((

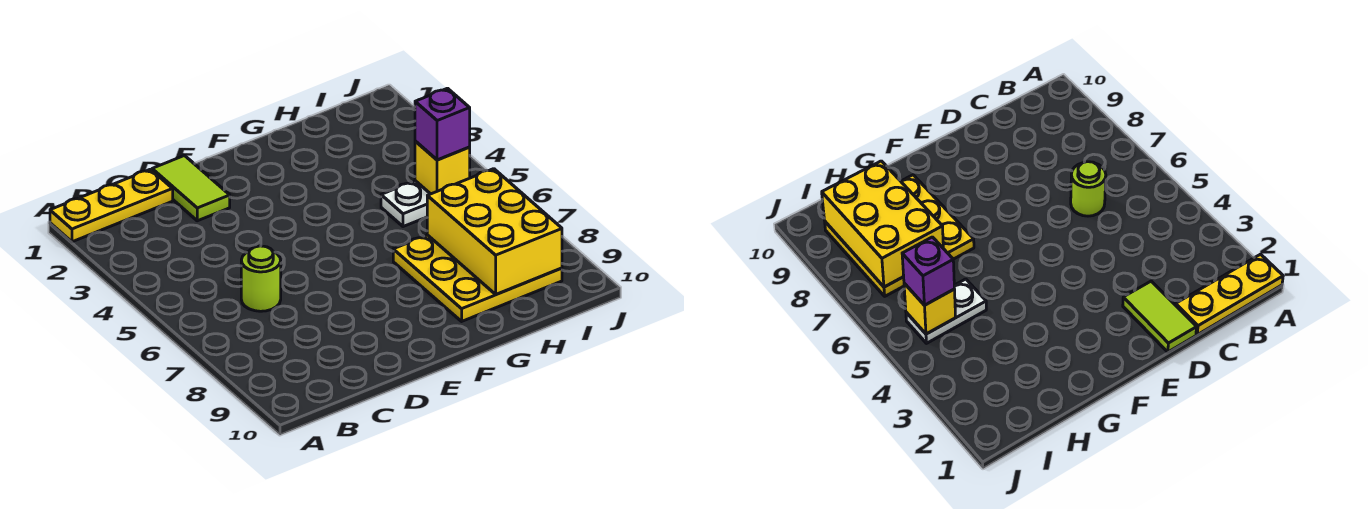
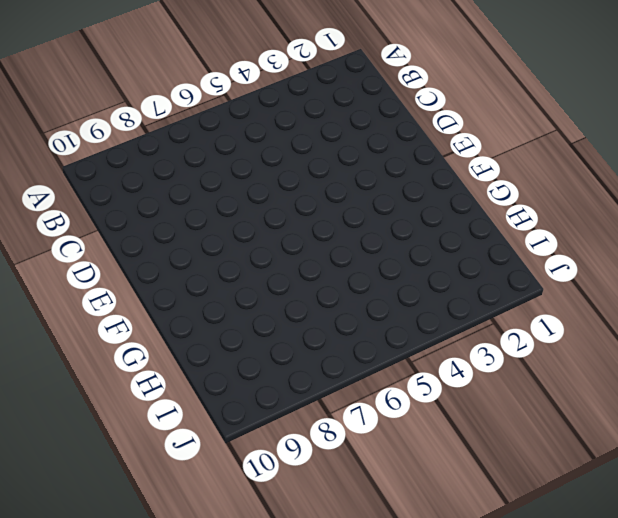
none -> yellow plate A1:C1 level 1
none -> lime round brick C6 level 1

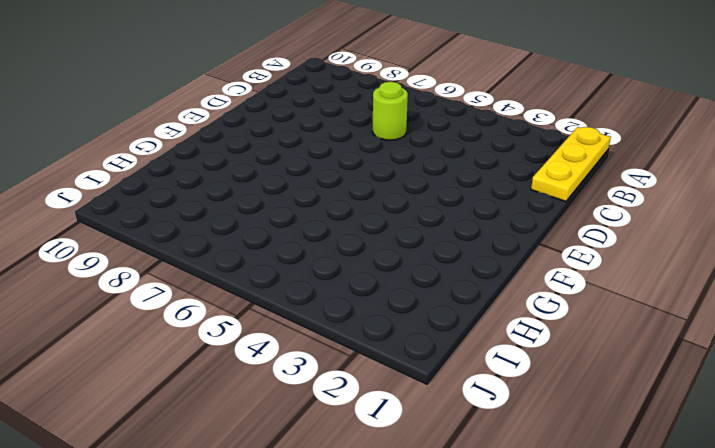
none -> lime tile D1:D2 level 1
none -> yellow plate G7:I9 level 1

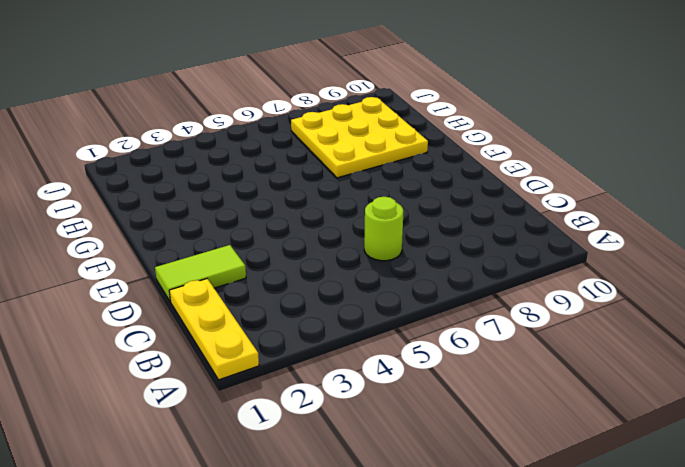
none -> white plate H5:I5 level 1
none -> yellow brick H7:I9 level 2

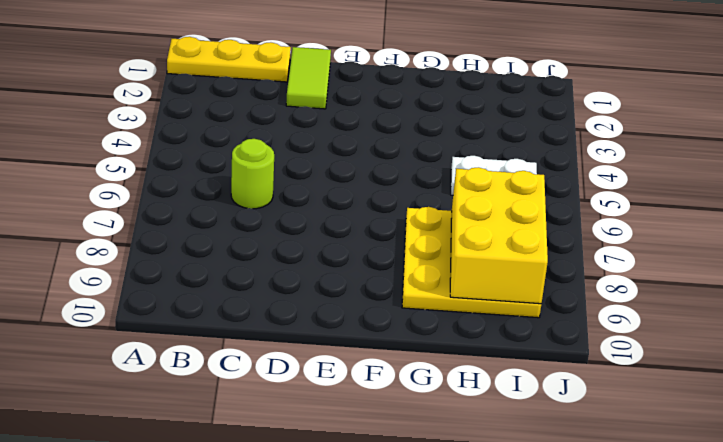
none -> yellow brick I5 level 2
none -> purple brick I5 level 3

))

#### What you have to do
An exact copy of every entry above is required, without the pictures.

#### Result of this exercise
none -> yellow plate A1:C1 level 1
none -> lime round brick C6 level 1

none -> lime tile D1:D2 level 1
none -> yellow plate G7:I9 level 1

none -> white plate H5:I5 level 1
none -> yellow brick H7:I9 level 2

none -> yellow brick I5 level 2
none -> purple brick I5 level 3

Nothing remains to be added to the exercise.